» What the task asks: Please transcribe exactly, and only, the lines of the data below between the line holding "The Glühbirne (schwarz)" and the line holding "The Ente (schwarz) at (201 253) disappeared.", inclusive.

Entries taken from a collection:

★ ★ ★ ★

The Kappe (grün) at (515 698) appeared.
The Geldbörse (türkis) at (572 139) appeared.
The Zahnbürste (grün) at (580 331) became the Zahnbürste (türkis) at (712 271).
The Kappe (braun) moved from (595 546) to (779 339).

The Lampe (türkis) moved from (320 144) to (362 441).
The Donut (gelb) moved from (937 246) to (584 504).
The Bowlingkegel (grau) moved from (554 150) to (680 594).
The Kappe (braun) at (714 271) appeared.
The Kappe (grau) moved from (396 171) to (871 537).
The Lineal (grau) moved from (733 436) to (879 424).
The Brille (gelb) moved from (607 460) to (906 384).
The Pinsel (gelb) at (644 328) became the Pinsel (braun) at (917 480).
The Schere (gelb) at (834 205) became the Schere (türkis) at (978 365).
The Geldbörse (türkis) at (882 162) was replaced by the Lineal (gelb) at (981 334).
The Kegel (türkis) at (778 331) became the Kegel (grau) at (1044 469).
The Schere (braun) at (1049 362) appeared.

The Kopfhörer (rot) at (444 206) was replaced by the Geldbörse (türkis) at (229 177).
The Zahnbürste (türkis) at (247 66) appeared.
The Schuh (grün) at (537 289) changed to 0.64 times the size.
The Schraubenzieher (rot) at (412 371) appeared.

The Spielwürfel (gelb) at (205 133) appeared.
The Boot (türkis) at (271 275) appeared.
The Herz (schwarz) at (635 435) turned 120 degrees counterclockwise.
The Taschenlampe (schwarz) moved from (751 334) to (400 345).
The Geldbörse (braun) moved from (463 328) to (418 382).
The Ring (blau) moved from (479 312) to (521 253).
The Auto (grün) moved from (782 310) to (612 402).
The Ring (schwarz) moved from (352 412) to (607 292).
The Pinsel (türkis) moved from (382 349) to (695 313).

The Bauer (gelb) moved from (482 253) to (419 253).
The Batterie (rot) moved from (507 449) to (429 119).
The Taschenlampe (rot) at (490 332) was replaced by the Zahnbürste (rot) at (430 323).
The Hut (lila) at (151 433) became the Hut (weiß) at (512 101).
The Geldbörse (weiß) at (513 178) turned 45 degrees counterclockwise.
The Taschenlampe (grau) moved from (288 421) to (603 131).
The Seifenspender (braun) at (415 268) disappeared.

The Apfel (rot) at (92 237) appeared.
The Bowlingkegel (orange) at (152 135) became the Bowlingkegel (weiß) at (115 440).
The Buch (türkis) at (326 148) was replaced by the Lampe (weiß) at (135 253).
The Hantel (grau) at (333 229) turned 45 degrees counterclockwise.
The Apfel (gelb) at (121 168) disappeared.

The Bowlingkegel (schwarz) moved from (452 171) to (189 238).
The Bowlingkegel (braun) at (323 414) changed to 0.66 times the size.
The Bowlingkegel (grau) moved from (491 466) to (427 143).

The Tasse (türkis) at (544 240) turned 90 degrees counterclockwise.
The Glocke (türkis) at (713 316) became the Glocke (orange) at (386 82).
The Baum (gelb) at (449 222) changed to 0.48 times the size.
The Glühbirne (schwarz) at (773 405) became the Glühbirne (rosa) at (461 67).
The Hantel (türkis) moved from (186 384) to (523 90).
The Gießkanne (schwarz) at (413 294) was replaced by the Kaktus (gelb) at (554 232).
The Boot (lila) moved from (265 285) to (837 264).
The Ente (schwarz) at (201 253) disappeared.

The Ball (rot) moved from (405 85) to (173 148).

★ ★ ★ ★

» Output for this exercise:
The Glühbirne (schwarz) at (773 405) became the Glühbirne (rosa) at (461 67).
The Hantel (türkis) moved from (186 384) to (523 90).
The Gießkanne (schwarz) at (413 294) was replaced by the Kaktus (gelb) at (554 232).
The Boot (lila) moved from (265 285) to (837 264).
The Ente (schwarz) at (201 253) disappeared.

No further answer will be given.